Task:
Everything in the data except the pictures belongs in your answer, copied exactly.

Provided data:
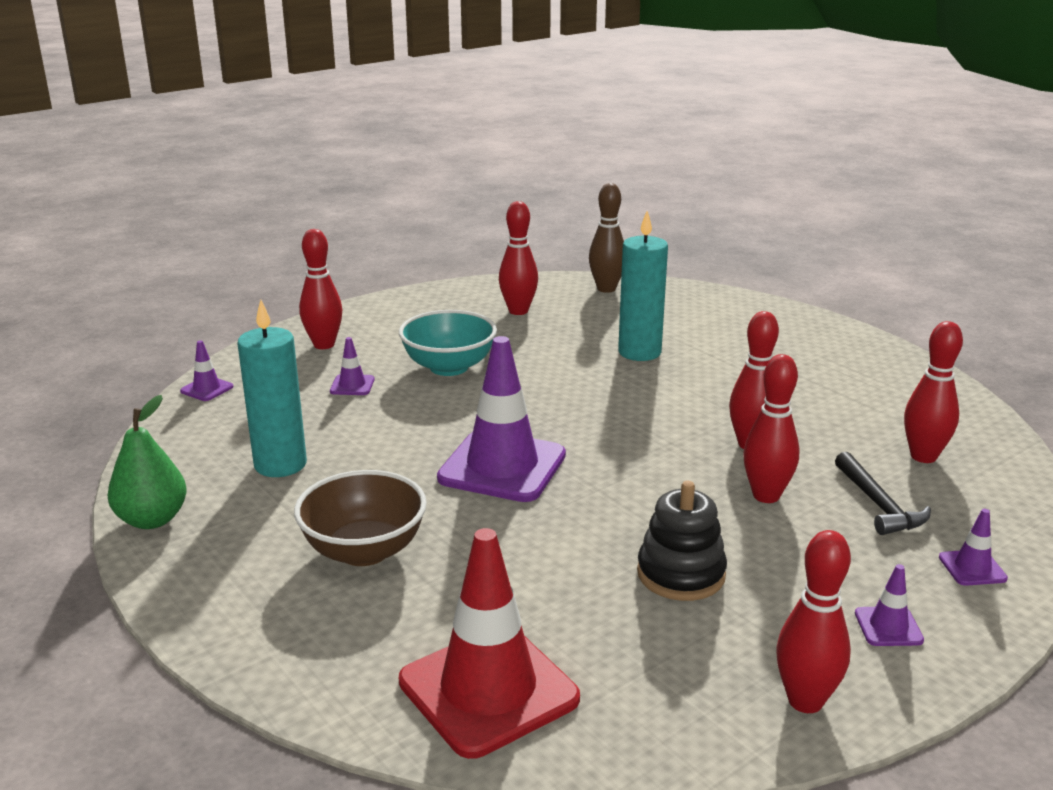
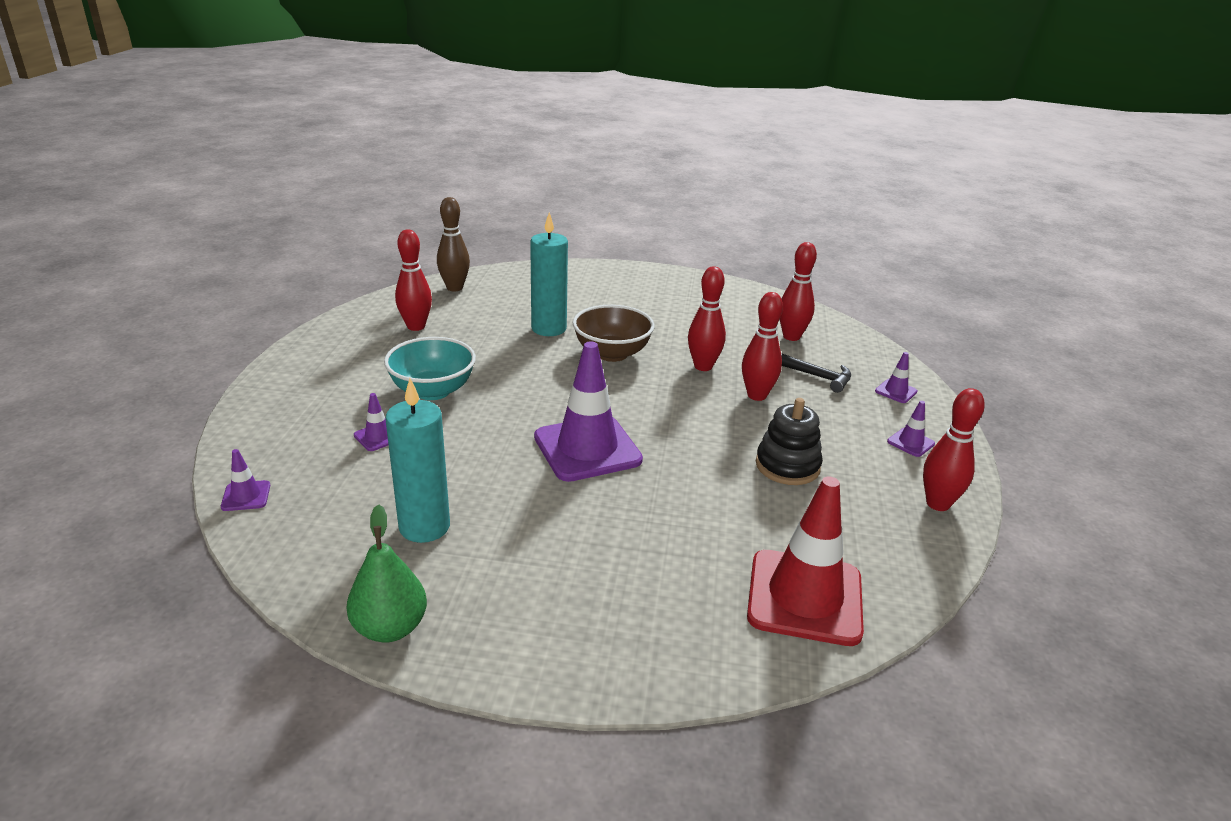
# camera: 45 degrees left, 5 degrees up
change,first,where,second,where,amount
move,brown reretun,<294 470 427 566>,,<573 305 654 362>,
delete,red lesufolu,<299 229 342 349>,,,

Response to the task:
# camera: 45 degrees left, 5 degrees up
change,first,where,second,where,amount
move,brown reretun,<294 470 427 566>,,<573 305 654 362>,
delete,red lesufolu,<299 229 342 349>,,,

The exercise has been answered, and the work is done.